------ Input material
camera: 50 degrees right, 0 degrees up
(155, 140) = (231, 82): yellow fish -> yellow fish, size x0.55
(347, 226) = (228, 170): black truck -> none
------------
------ Input material
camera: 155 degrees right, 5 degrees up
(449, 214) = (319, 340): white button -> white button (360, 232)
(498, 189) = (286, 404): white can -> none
------------
- [Your goal]
Out of the data above, set down the lines from the one with "camera: 50 degrees right, 0 degrees up" to the one with "(347, 226) = (228, 170): black truck -> none", both included, exactly as written and with no additions.

- [Answer]
camera: 50 degrees right, 0 degrees up
(155, 140) = (231, 82): yellow fish -> yellow fish, size x0.55
(347, 226) = (228, 170): black truck -> none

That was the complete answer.